**SUPPLIED INFORMATION**
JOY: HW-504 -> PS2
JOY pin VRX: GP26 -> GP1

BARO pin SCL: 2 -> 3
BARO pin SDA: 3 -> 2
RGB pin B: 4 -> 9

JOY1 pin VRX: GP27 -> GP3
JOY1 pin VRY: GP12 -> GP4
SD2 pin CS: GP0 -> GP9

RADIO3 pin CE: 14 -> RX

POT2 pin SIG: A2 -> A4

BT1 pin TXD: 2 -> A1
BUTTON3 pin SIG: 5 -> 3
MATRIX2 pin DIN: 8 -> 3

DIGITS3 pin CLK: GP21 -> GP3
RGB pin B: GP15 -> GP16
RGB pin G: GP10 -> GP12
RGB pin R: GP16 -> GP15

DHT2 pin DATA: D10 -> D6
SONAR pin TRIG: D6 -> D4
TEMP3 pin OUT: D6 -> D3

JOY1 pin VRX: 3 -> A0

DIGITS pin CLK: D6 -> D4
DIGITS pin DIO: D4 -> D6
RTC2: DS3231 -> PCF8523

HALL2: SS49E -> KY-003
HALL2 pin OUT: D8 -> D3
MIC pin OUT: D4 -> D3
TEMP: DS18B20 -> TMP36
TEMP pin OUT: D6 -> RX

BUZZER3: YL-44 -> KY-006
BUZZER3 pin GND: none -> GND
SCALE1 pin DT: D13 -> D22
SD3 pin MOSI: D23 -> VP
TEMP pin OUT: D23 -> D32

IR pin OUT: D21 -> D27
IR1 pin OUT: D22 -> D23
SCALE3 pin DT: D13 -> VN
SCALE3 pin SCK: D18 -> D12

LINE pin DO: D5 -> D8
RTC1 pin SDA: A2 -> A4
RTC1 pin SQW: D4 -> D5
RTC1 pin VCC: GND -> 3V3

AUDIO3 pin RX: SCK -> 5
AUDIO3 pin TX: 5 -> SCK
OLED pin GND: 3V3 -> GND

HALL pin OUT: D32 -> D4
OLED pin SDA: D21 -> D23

**PROBLEM REQUIREMENTS**
Copy every record above exactly as it appears.

**THE COMPLETED TASK**
JOY: HW-504 -> PS2
JOY pin VRX: GP26 -> GP1

BARO pin SCL: 2 -> 3
BARO pin SDA: 3 -> 2
RGB pin B: 4 -> 9

JOY1 pin VRX: GP27 -> GP3
JOY1 pin VRY: GP12 -> GP4
SD2 pin CS: GP0 -> GP9

RADIO3 pin CE: 14 -> RX

POT2 pin SIG: A2 -> A4

BT1 pin TXD: 2 -> A1
BUTTON3 pin SIG: 5 -> 3
MATRIX2 pin DIN: 8 -> 3

DIGITS3 pin CLK: GP21 -> GP3
RGB pin B: GP15 -> GP16
RGB pin G: GP10 -> GP12
RGB pin R: GP16 -> GP15

DHT2 pin DATA: D10 -> D6
SONAR pin TRIG: D6 -> D4
TEMP3 pin OUT: D6 -> D3

JOY1 pin VRX: 3 -> A0

DIGITS pin CLK: D6 -> D4
DIGITS pin DIO: D4 -> D6
RTC2: DS3231 -> PCF8523

HALL2: SS49E -> KY-003
HALL2 pin OUT: D8 -> D3
MIC pin OUT: D4 -> D3
TEMP: DS18B20 -> TMP36
TEMP pin OUT: D6 -> RX

BUZZER3: YL-44 -> KY-006
BUZZER3 pin GND: none -> GND
SCALE1 pin DT: D13 -> D22
SD3 pin MOSI: D23 -> VP
TEMP pin OUT: D23 -> D32

IR pin OUT: D21 -> D27
IR1 pin OUT: D22 -> D23
SCALE3 pin DT: D13 -> VN
SCALE3 pin SCK: D18 -> D12

LINE pin DO: D5 -> D8
RTC1 pin SDA: A2 -> A4
RTC1 pin SQW: D4 -> D5
RTC1 pin VCC: GND -> 3V3

AUDIO3 pin RX: SCK -> 5
AUDIO3 pin TX: 5 -> SCK
OLED pin GND: 3V3 -> GND

HALL pin OUT: D32 -> D4
OLED pin SDA: D21 -> D23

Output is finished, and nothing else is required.